**Problem requirements:** Print the listing in its entirety and exactly, leaving out images.

**The input:**

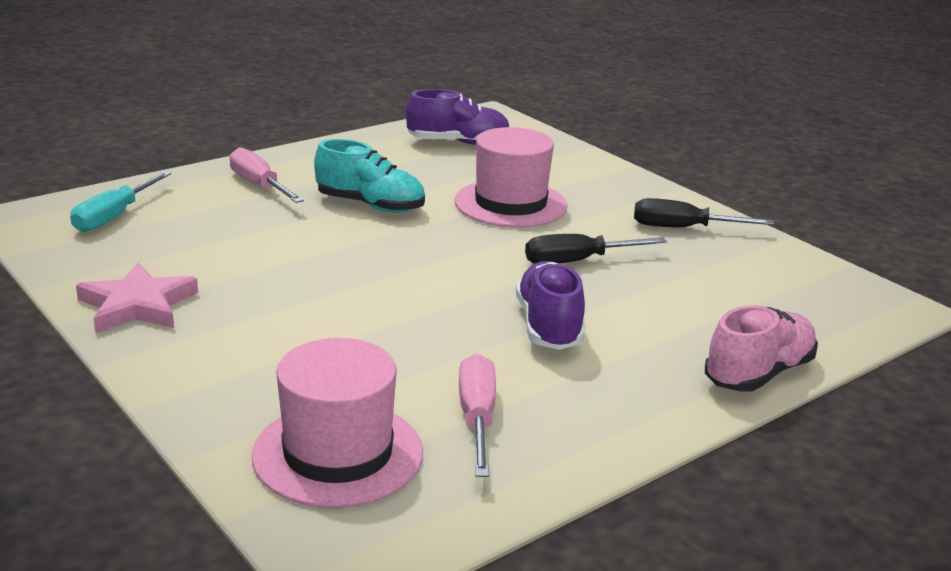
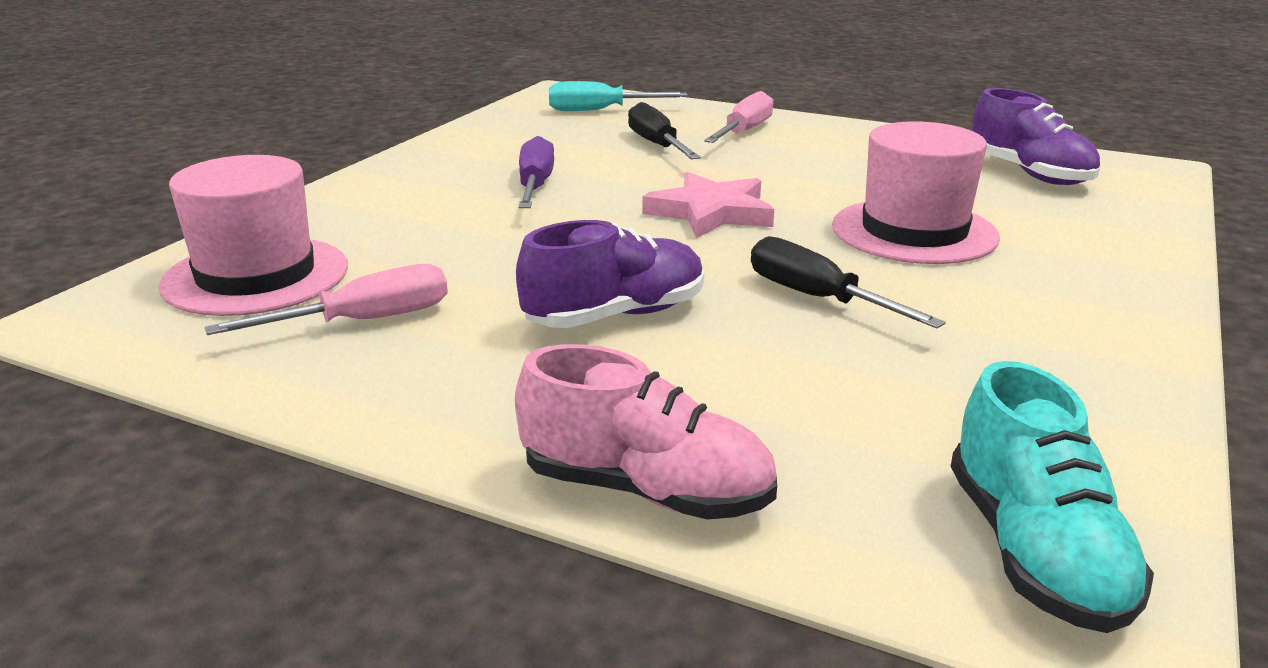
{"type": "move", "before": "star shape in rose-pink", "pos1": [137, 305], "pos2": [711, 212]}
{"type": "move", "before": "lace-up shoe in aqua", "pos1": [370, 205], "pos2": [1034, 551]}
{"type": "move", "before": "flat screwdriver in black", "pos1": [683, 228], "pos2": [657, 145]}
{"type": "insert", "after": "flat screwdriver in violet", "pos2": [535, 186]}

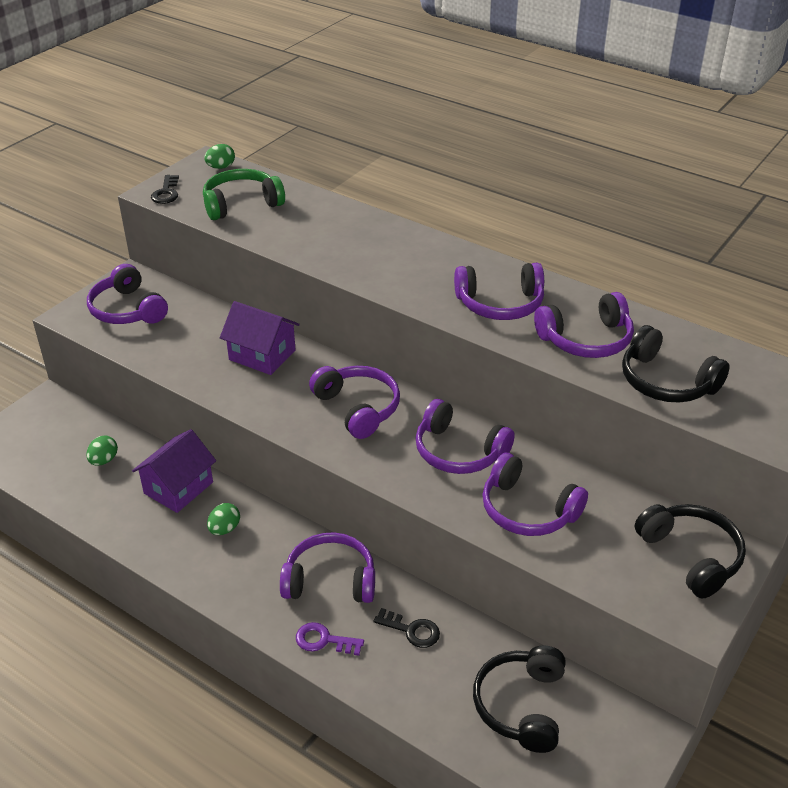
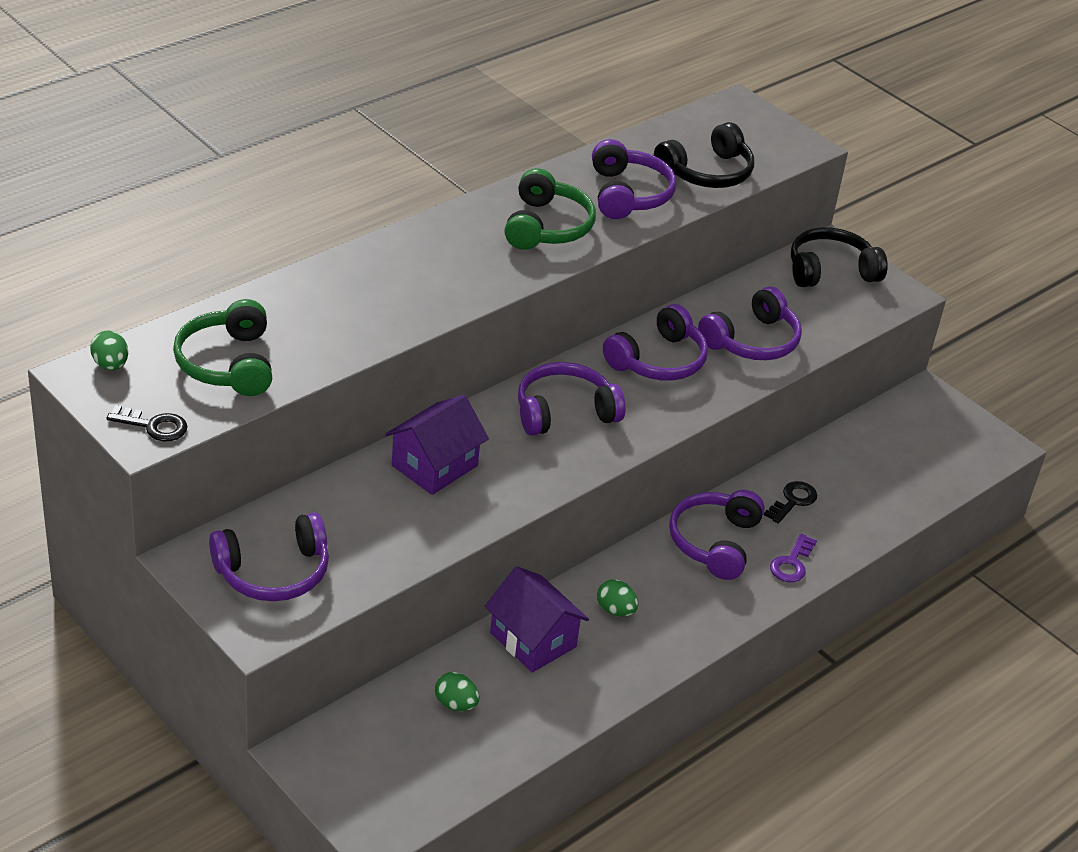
{"type": "recolor", "before": "headphones in violet", "after": "headphones in green", "pos1": [500, 304], "pos2": [546, 226]}
{"type": "delete", "before": "headphones in black", "pos1": [521, 705]}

**Reply:**
{"type": "move", "before": "star shape in rose-pink", "pos1": [137, 305], "pos2": [711, 212]}
{"type": "move", "before": "lace-up shoe in aqua", "pos1": [370, 205], "pos2": [1034, 551]}
{"type": "move", "before": "flat screwdriver in black", "pos1": [683, 228], "pos2": [657, 145]}
{"type": "insert", "after": "flat screwdriver in violet", "pos2": [535, 186]}

{"type": "recolor", "before": "headphones in violet", "after": "headphones in green", "pos1": [500, 304], "pos2": [546, 226]}
{"type": "delete", "before": "headphones in black", "pos1": [521, 705]}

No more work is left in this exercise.